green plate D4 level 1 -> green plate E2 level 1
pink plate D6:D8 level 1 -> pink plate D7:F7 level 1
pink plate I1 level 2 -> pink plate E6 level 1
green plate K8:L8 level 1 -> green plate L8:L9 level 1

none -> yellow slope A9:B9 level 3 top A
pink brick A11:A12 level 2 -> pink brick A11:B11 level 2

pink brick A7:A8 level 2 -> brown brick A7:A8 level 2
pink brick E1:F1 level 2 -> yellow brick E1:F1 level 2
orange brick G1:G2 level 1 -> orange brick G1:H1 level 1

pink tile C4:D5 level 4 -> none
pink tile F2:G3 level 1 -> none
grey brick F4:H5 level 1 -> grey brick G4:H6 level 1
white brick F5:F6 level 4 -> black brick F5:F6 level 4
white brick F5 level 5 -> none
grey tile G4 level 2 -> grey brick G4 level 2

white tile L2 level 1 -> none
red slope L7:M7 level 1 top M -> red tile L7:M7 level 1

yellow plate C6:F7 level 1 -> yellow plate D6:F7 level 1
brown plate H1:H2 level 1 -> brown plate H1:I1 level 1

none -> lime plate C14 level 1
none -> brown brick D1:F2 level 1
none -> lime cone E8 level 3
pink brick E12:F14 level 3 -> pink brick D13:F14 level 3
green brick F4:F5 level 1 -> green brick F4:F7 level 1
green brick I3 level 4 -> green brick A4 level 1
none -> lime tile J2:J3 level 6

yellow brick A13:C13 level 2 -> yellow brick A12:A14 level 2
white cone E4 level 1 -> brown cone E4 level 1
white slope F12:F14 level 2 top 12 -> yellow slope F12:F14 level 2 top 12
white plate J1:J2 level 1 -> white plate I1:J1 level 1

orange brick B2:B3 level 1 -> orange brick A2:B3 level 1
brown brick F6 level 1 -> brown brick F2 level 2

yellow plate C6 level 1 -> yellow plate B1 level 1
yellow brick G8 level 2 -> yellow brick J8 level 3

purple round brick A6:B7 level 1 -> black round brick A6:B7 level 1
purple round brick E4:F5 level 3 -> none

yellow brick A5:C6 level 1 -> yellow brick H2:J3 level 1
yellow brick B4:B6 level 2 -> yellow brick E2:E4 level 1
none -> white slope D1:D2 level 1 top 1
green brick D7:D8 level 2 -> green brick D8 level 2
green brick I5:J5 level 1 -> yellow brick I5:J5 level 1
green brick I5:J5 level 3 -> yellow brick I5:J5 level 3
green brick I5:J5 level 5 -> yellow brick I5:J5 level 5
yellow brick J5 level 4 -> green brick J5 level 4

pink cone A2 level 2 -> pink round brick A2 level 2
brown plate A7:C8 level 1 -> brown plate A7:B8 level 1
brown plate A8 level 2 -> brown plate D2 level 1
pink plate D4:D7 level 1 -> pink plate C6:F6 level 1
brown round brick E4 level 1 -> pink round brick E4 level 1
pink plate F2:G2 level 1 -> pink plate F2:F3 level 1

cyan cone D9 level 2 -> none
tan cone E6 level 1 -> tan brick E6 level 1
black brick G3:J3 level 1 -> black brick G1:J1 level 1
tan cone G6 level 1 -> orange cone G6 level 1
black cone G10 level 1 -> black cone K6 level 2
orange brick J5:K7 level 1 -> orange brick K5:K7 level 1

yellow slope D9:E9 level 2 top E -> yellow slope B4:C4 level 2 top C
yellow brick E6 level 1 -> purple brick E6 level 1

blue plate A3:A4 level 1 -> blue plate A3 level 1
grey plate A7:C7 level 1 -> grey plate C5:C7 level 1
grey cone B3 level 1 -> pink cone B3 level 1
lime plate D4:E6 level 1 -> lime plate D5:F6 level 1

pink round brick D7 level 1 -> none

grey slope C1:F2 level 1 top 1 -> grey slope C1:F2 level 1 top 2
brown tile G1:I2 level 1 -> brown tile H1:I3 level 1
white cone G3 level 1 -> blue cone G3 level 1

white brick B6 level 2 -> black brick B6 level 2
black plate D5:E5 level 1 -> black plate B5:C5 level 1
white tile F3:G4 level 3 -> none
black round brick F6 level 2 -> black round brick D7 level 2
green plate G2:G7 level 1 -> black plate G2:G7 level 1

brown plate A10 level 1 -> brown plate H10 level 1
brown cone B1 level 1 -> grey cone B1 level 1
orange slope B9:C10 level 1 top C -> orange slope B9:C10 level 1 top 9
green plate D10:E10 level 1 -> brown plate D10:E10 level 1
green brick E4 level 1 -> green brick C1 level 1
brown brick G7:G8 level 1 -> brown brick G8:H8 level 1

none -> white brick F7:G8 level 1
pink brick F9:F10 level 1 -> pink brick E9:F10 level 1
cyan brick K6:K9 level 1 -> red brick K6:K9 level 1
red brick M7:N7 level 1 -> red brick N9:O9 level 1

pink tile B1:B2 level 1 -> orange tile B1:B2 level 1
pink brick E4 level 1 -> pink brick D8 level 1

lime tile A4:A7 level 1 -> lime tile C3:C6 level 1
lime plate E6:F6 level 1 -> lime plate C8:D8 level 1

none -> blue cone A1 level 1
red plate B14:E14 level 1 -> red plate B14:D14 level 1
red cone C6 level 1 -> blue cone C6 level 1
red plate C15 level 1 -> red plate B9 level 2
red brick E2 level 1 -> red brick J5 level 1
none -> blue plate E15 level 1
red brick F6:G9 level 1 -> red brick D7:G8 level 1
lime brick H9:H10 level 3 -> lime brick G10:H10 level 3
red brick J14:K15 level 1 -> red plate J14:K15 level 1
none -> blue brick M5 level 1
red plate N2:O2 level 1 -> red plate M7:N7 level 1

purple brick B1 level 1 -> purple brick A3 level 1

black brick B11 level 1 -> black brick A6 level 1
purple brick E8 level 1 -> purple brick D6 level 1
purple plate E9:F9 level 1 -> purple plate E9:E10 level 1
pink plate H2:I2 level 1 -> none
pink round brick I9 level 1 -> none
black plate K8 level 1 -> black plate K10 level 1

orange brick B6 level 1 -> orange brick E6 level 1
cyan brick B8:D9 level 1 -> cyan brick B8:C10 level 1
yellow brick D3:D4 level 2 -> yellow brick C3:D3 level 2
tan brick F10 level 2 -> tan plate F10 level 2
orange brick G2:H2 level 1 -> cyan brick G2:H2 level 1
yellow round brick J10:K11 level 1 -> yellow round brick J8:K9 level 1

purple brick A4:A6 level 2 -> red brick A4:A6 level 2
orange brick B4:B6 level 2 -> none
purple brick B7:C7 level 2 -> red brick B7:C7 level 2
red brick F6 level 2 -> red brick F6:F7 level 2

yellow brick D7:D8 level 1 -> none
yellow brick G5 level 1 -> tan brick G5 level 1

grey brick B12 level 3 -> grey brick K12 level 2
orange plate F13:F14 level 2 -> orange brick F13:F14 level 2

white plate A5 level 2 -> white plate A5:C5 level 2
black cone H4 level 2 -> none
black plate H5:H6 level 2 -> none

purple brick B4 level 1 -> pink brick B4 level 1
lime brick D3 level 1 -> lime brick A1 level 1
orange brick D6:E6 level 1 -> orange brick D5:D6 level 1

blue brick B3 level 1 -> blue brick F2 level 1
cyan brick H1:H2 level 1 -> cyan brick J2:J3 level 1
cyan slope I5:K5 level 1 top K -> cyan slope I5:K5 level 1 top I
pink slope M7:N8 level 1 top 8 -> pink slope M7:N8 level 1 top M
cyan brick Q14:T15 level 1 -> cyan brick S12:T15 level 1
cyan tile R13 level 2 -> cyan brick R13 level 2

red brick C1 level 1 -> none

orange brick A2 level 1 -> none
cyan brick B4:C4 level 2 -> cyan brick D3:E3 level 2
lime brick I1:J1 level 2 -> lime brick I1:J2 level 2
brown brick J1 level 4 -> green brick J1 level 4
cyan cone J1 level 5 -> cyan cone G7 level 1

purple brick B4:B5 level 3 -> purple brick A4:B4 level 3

====

When you reach this point, go back and write out each record above exactly.

▸ COMPLETED TASK
green plate D4 level 1 -> green plate E2 level 1
pink plate D6:D8 level 1 -> pink plate D7:F7 level 1
pink plate I1 level 2 -> pink plate E6 level 1
green plate K8:L8 level 1 -> green plate L8:L9 level 1

none -> yellow slope A9:B9 level 3 top A
pink brick A11:A12 level 2 -> pink brick A11:B11 level 2

pink brick A7:A8 level 2 -> brown brick A7:A8 level 2
pink brick E1:F1 level 2 -> yellow brick E1:F1 level 2
orange brick G1:G2 level 1 -> orange brick G1:H1 level 1

pink tile C4:D5 level 4 -> none
pink tile F2:G3 level 1 -> none
grey brick F4:H5 level 1 -> grey brick G4:H6 level 1
white brick F5:F6 level 4 -> black brick F5:F6 level 4
white brick F5 level 5 -> none
grey tile G4 level 2 -> grey brick G4 level 2

white tile L2 level 1 -> none
red slope L7:M7 level 1 top M -> red tile L7:M7 level 1

yellow plate C6:F7 level 1 -> yellow plate D6:F7 level 1
brown plate H1:H2 level 1 -> brown plate H1:I1 level 1

none -> lime plate C14 level 1
none -> brown brick D1:F2 level 1
none -> lime cone E8 level 3
pink brick E12:F14 level 3 -> pink brick D13:F14 level 3
green brick F4:F5 level 1 -> green brick F4:F7 level 1
green brick I3 level 4 -> green brick A4 level 1
none -> lime tile J2:J3 level 6

yellow brick A13:C13 level 2 -> yellow brick A12:A14 level 2
white cone E4 level 1 -> brown cone E4 level 1
white slope F12:F14 level 2 top 12 -> yellow slope F12:F14 level 2 top 12
white plate J1:J2 level 1 -> white plate I1:J1 level 1

orange brick B2:B3 level 1 -> orange brick A2:B3 level 1
brown brick F6 level 1 -> brown brick F2 level 2

yellow plate C6 level 1 -> yellow plate B1 level 1
yellow brick G8 level 2 -> yellow brick J8 level 3

purple round brick A6:B7 level 1 -> black round brick A6:B7 level 1
purple round brick E4:F5 level 3 -> none

yellow brick A5:C6 level 1 -> yellow brick H2:J3 level 1
yellow brick B4:B6 level 2 -> yellow brick E2:E4 level 1
none -> white slope D1:D2 level 1 top 1
green brick D7:D8 level 2 -> green brick D8 level 2
green brick I5:J5 level 1 -> yellow brick I5:J5 level 1
green brick I5:J5 level 3 -> yellow brick I5:J5 level 3
green brick I5:J5 level 5 -> yellow brick I5:J5 level 5
yellow brick J5 level 4 -> green brick J5 level 4

pink cone A2 level 2 -> pink round brick A2 level 2
brown plate A7:C8 level 1 -> brown plate A7:B8 level 1
brown plate A8 level 2 -> brown plate D2 level 1
pink plate D4:D7 level 1 -> pink plate C6:F6 level 1
brown round brick E4 level 1 -> pink round brick E4 level 1
pink plate F2:G2 level 1 -> pink plate F2:F3 level 1

cyan cone D9 level 2 -> none
tan cone E6 level 1 -> tan brick E6 level 1
black brick G3:J3 level 1 -> black brick G1:J1 level 1
tan cone G6 level 1 -> orange cone G6 level 1
black cone G10 level 1 -> black cone K6 level 2
orange brick J5:K7 level 1 -> orange brick K5:K7 level 1

yellow slope D9:E9 level 2 top E -> yellow slope B4:C4 level 2 top C
yellow brick E6 level 1 -> purple brick E6 level 1

blue plate A3:A4 level 1 -> blue plate A3 level 1
grey plate A7:C7 level 1 -> grey plate C5:C7 level 1
grey cone B3 level 1 -> pink cone B3 level 1
lime plate D4:E6 level 1 -> lime plate D5:F6 level 1

pink round brick D7 level 1 -> none

grey slope C1:F2 level 1 top 1 -> grey slope C1:F2 level 1 top 2
brown tile G1:I2 level 1 -> brown tile H1:I3 level 1
white cone G3 level 1 -> blue cone G3 level 1

white brick B6 level 2 -> black brick B6 level 2
black plate D5:E5 level 1 -> black plate B5:C5 level 1
white tile F3:G4 level 3 -> none
black round brick F6 level 2 -> black round brick D7 level 2
green plate G2:G7 level 1 -> black plate G2:G7 level 1

brown plate A10 level 1 -> brown plate H10 level 1
brown cone B1 level 1 -> grey cone B1 level 1
orange slope B9:C10 level 1 top C -> orange slope B9:C10 level 1 top 9
green plate D10:E10 level 1 -> brown plate D10:E10 level 1
green brick E4 level 1 -> green brick C1 level 1
brown brick G7:G8 level 1 -> brown brick G8:H8 level 1

none -> white brick F7:G8 level 1
pink brick F9:F10 level 1 -> pink brick E9:F10 level 1
cyan brick K6:K9 level 1 -> red brick K6:K9 level 1
red brick M7:N7 level 1 -> red brick N9:O9 level 1

pink tile B1:B2 level 1 -> orange tile B1:B2 level 1
pink brick E4 level 1 -> pink brick D8 level 1

lime tile A4:A7 level 1 -> lime tile C3:C6 level 1
lime plate E6:F6 level 1 -> lime plate C8:D8 level 1

none -> blue cone A1 level 1
red plate B14:E14 level 1 -> red plate B14:D14 level 1
red cone C6 level 1 -> blue cone C6 level 1
red plate C15 level 1 -> red plate B9 level 2
red brick E2 level 1 -> red brick J5 level 1
none -> blue plate E15 level 1
red brick F6:G9 level 1 -> red brick D7:G8 level 1
lime brick H9:H10 level 3 -> lime brick G10:H10 level 3
red brick J14:K15 level 1 -> red plate J14:K15 level 1
none -> blue brick M5 level 1
red plate N2:O2 level 1 -> red plate M7:N7 level 1

purple brick B1 level 1 -> purple brick A3 level 1

black brick B11 level 1 -> black brick A6 level 1
purple brick E8 level 1 -> purple brick D6 level 1
purple plate E9:F9 level 1 -> purple plate E9:E10 level 1
pink plate H2:I2 level 1 -> none
pink round brick I9 level 1 -> none
black plate K8 level 1 -> black plate K10 level 1

orange brick B6 level 1 -> orange brick E6 level 1
cyan brick B8:D9 level 1 -> cyan brick B8:C10 level 1
yellow brick D3:D4 level 2 -> yellow brick C3:D3 level 2
tan brick F10 level 2 -> tan plate F10 level 2
orange brick G2:H2 level 1 -> cyan brick G2:H2 level 1
yellow round brick J10:K11 level 1 -> yellow round brick J8:K9 level 1

purple brick A4:A6 level 2 -> red brick A4:A6 level 2
orange brick B4:B6 level 2 -> none
purple brick B7:C7 level 2 -> red brick B7:C7 level 2
red brick F6 level 2 -> red brick F6:F7 level 2

yellow brick D7:D8 level 1 -> none
yellow brick G5 level 1 -> tan brick G5 level 1

grey brick B12 level 3 -> grey brick K12 level 2
orange plate F13:F14 level 2 -> orange brick F13:F14 level 2

white plate A5 level 2 -> white plate A5:C5 level 2
black cone H4 level 2 -> none
black plate H5:H6 level 2 -> none

purple brick B4 level 1 -> pink brick B4 level 1
lime brick D3 level 1 -> lime brick A1 level 1
orange brick D6:E6 level 1 -> orange brick D5:D6 level 1

blue brick B3 level 1 -> blue brick F2 level 1
cyan brick H1:H2 level 1 -> cyan brick J2:J3 level 1
cyan slope I5:K5 level 1 top K -> cyan slope I5:K5 level 1 top I
pink slope M7:N8 level 1 top 8 -> pink slope M7:N8 level 1 top M
cyan brick Q14:T15 level 1 -> cyan brick S12:T15 level 1
cyan tile R13 level 2 -> cyan brick R13 level 2

red brick C1 level 1 -> none

orange brick A2 level 1 -> none
cyan brick B4:C4 level 2 -> cyan brick D3:E3 level 2
lime brick I1:J1 level 2 -> lime brick I1:J2 level 2
brown brick J1 level 4 -> green brick J1 level 4
cyan cone J1 level 5 -> cyan cone G7 level 1

purple brick B4:B5 level 3 -> purple brick A4:B4 level 3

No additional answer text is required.